### WORK TO BE COMPLETED:
Pictures must not appear in the copy. Restate exactly the lines below from the one with "colour | crimson" through the one with "aqua potted plant", inclusive.

=-=-=

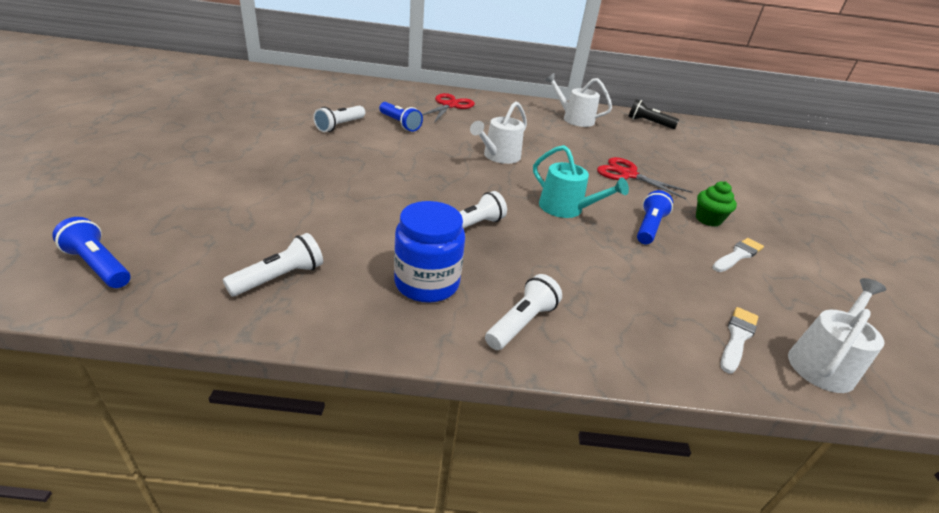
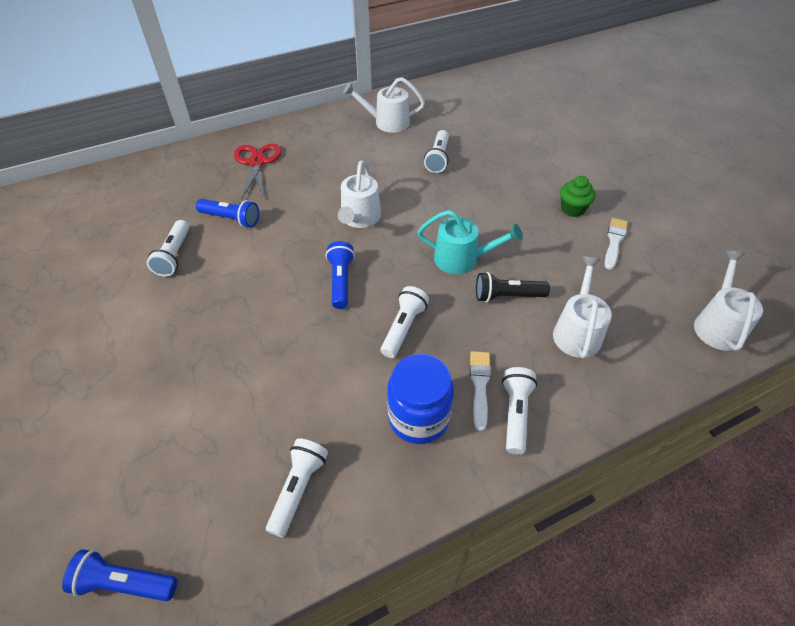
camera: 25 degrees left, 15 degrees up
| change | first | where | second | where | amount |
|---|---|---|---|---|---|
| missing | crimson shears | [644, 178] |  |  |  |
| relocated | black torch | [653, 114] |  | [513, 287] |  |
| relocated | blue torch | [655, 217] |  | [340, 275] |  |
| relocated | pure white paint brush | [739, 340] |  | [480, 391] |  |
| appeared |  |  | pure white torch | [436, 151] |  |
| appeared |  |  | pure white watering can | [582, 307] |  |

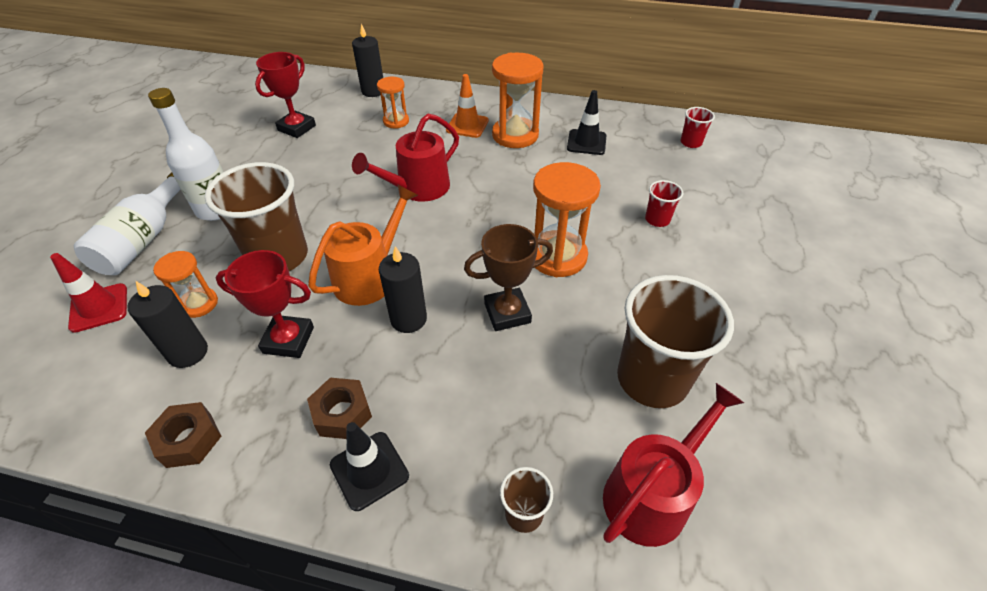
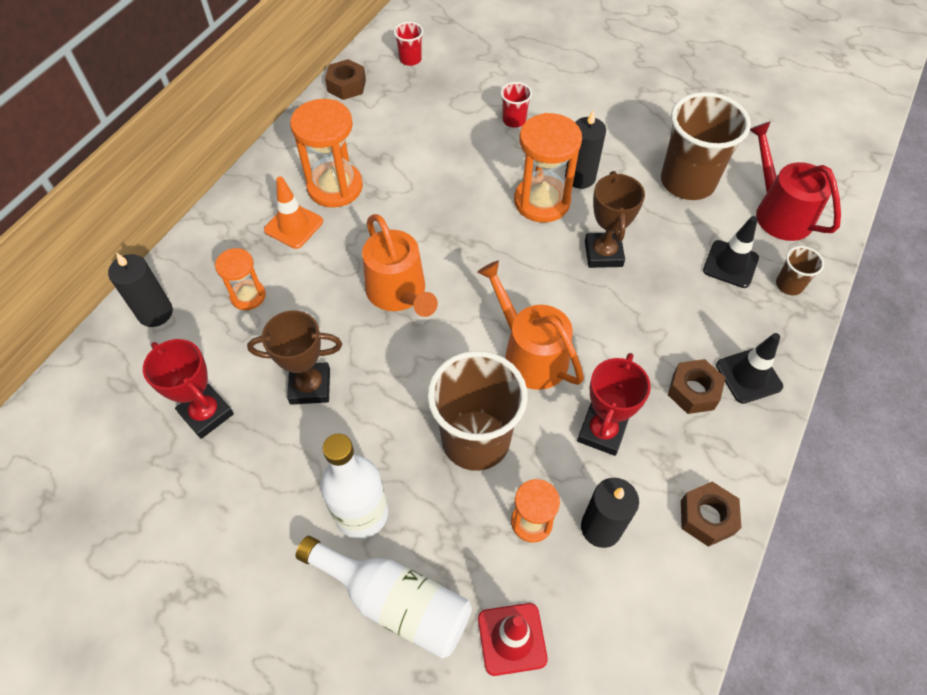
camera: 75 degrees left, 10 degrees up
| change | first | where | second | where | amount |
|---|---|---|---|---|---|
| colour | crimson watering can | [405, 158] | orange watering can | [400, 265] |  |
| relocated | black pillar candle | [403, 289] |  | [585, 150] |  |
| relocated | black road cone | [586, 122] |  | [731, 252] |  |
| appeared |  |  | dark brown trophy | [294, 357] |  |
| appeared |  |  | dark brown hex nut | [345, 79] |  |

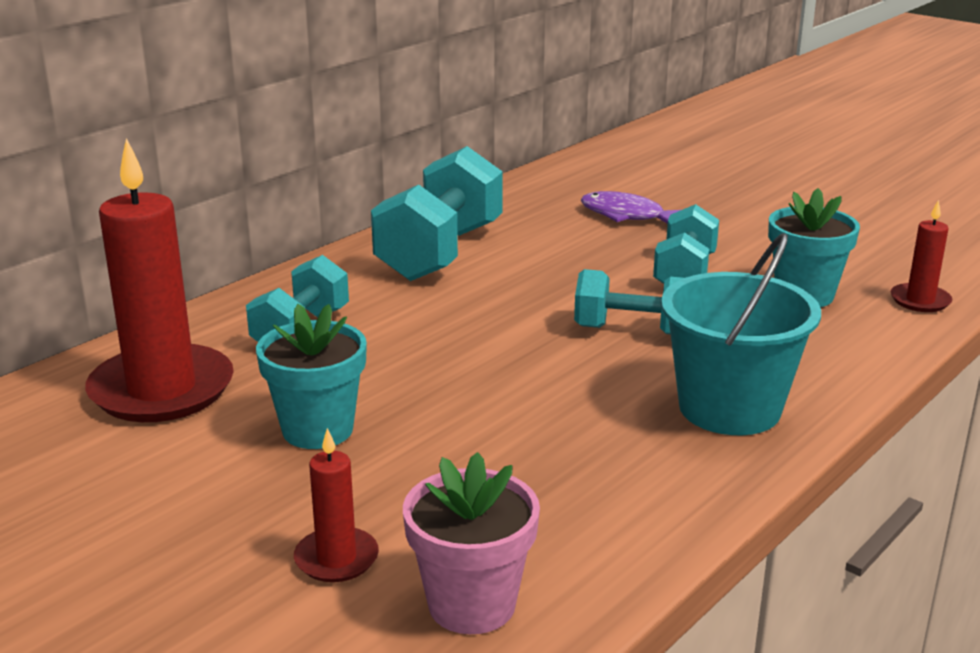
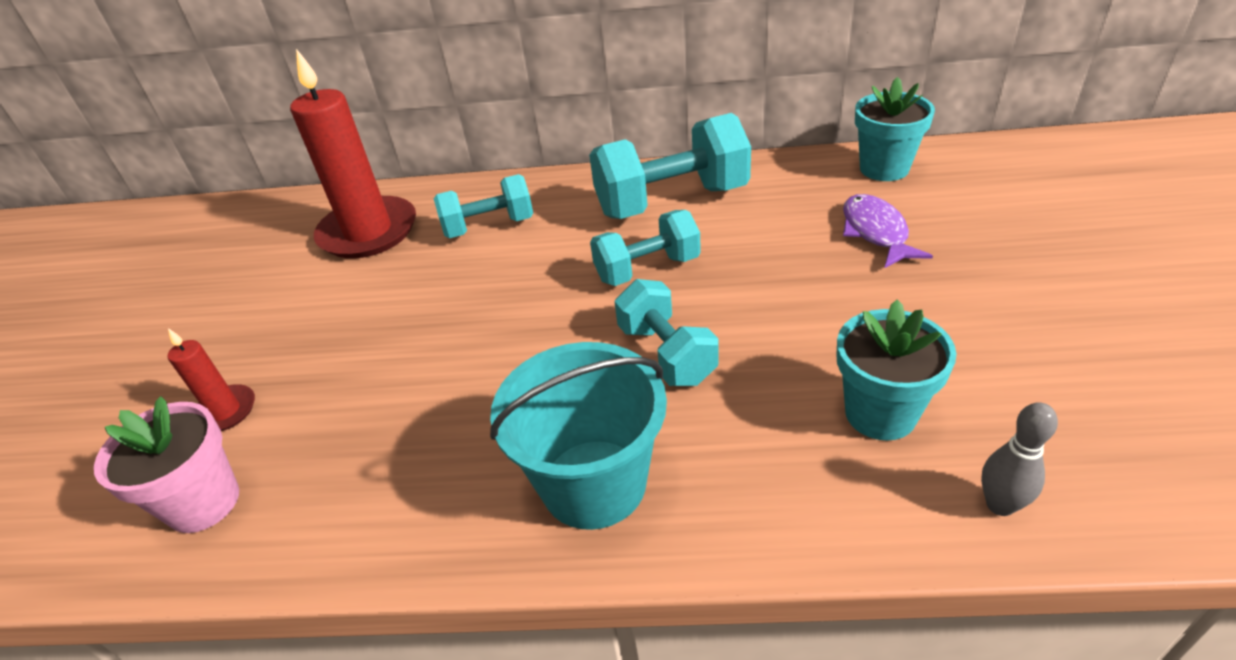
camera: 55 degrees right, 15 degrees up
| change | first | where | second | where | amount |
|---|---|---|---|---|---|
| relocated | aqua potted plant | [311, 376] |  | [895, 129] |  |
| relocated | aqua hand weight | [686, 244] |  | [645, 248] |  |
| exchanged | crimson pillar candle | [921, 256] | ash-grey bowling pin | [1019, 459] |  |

=-=-=

### WRITTEN SOLUTION:
| colour | crimson watering can | [405, 158] | orange watering can | [400, 265] |  |
| relocated | black pillar candle | [403, 289] |  | [585, 150] |  |
| relocated | black road cone | [586, 122] |  | [731, 252] |  |
| appeared |  |  | dark brown trophy | [294, 357] |  |
| appeared |  |  | dark brown hex nut | [345, 79] |  |

camera: 55 degrees right, 15 degrees up
| change | first | where | second | where | amount |
|---|---|---|---|---|---|
| relocated | aqua potted plant | [311, 376] |  | [895, 129] |  |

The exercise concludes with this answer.